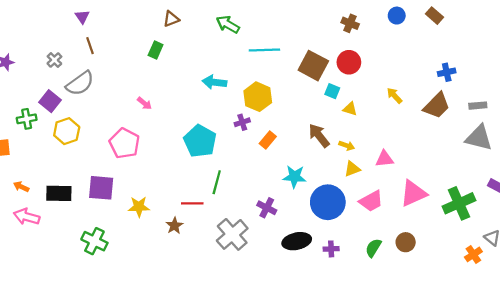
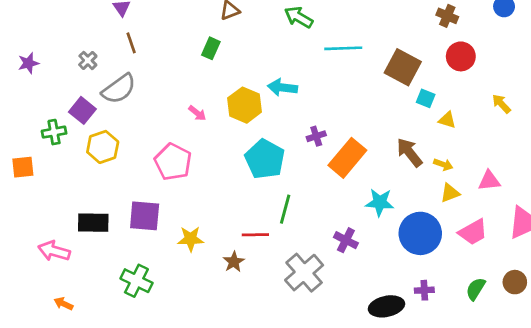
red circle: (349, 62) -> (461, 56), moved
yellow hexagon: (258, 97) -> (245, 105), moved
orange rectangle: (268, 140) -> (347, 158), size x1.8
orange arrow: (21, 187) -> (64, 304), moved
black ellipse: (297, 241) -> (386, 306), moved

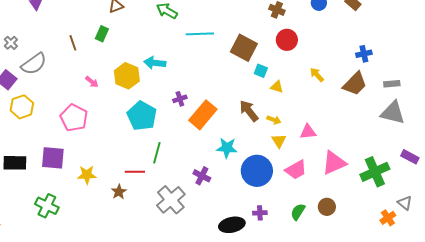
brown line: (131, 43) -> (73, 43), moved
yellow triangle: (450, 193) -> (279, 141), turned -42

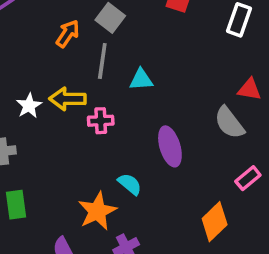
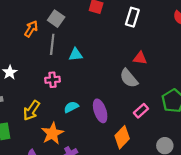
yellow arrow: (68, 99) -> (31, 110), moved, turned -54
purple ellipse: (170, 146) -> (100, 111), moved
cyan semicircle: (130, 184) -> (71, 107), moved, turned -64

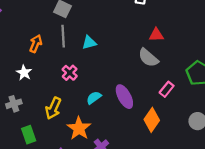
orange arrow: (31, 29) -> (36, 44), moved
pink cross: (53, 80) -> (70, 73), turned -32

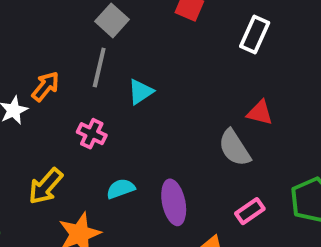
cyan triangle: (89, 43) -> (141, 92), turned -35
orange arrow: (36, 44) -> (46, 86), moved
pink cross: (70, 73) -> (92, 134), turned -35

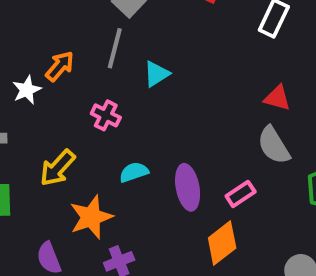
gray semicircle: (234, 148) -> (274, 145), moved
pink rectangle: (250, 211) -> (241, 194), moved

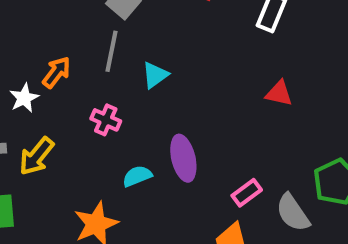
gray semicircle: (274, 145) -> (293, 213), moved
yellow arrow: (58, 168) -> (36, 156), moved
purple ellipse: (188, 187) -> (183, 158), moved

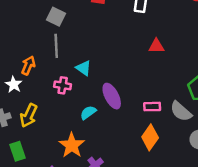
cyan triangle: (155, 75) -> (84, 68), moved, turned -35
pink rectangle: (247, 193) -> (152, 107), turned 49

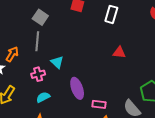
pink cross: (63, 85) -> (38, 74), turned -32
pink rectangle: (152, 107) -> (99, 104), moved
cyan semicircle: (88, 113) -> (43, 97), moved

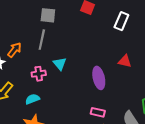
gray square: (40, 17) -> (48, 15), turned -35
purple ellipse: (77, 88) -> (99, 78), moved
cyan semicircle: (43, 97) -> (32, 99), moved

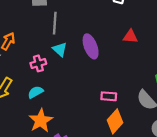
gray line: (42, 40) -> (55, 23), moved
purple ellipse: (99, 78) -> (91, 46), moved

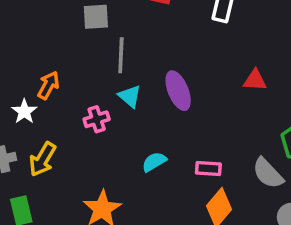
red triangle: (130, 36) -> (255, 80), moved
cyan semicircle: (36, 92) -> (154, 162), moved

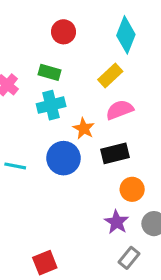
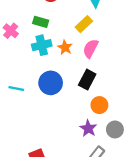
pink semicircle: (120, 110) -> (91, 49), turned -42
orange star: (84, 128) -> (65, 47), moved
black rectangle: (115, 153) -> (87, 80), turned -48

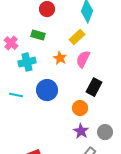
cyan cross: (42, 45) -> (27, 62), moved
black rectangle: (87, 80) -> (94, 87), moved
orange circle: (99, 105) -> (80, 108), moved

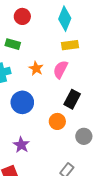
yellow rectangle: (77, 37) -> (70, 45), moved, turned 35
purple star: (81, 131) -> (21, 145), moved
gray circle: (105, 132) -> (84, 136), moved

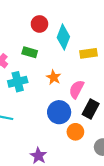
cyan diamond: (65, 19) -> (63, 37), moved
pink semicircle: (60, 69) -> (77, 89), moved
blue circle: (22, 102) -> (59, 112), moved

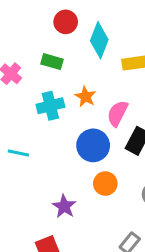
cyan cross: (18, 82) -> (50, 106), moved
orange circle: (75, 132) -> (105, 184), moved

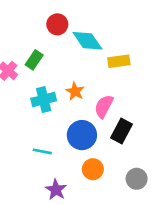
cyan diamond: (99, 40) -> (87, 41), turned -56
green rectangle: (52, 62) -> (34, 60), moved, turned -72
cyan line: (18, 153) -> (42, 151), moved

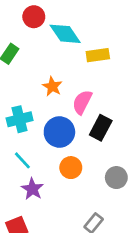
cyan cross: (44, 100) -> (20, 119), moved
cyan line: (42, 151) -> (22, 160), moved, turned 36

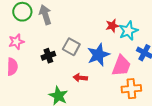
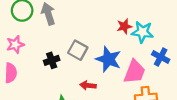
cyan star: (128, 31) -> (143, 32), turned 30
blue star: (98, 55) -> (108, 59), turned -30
◆ ◆ ◆
_WHAT TO PRODUCE_: Answer with a single number: the count of lines above that contain the string "black".

_WRITTEN SOLUTION_: 3